# ACTIVITY
What the response needs is every record, repeated verbatim, and no images.

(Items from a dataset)
|---|
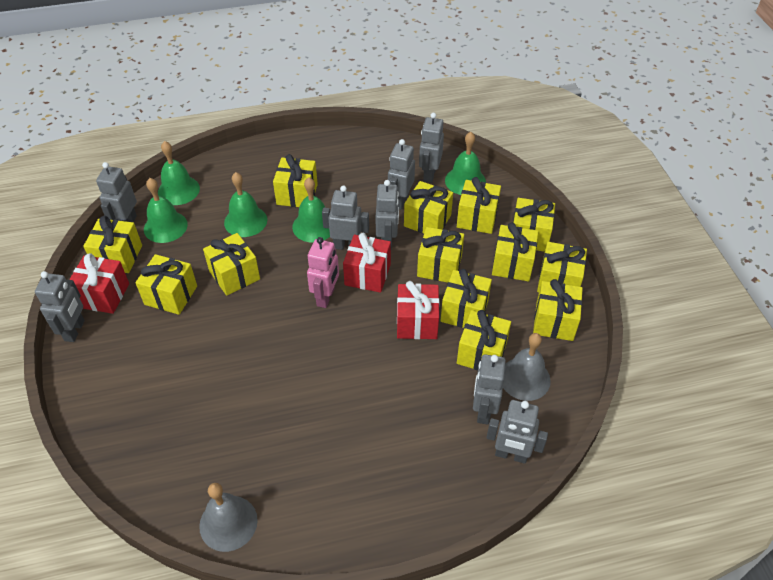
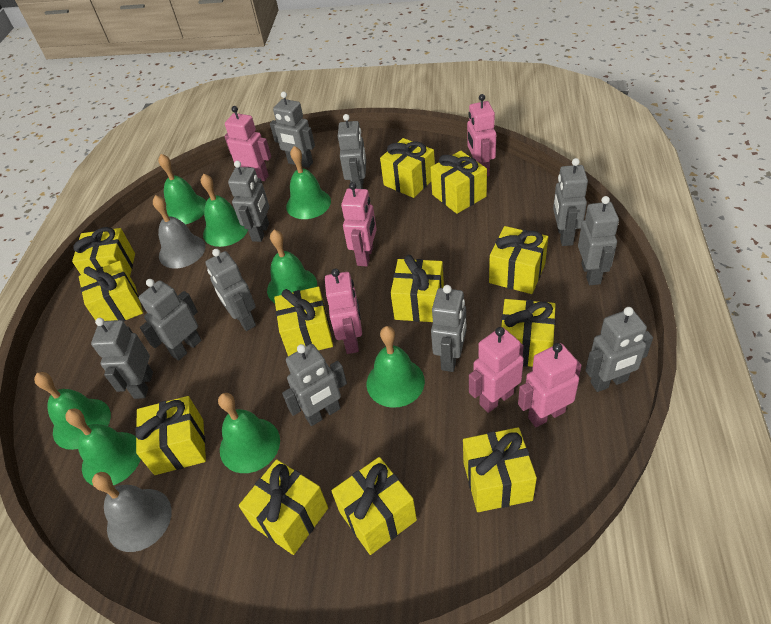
green bell: 5 -> 8
grey robot: 8 -> 11
pink robot: 1 -> 6
red gift: 3 -> 0
yellow gift: 13 -> 12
|---|
# WRITTEN SOLUTION
green bell: 5 -> 8
grey robot: 8 -> 11
pink robot: 1 -> 6
red gift: 3 -> 0
yellow gift: 13 -> 12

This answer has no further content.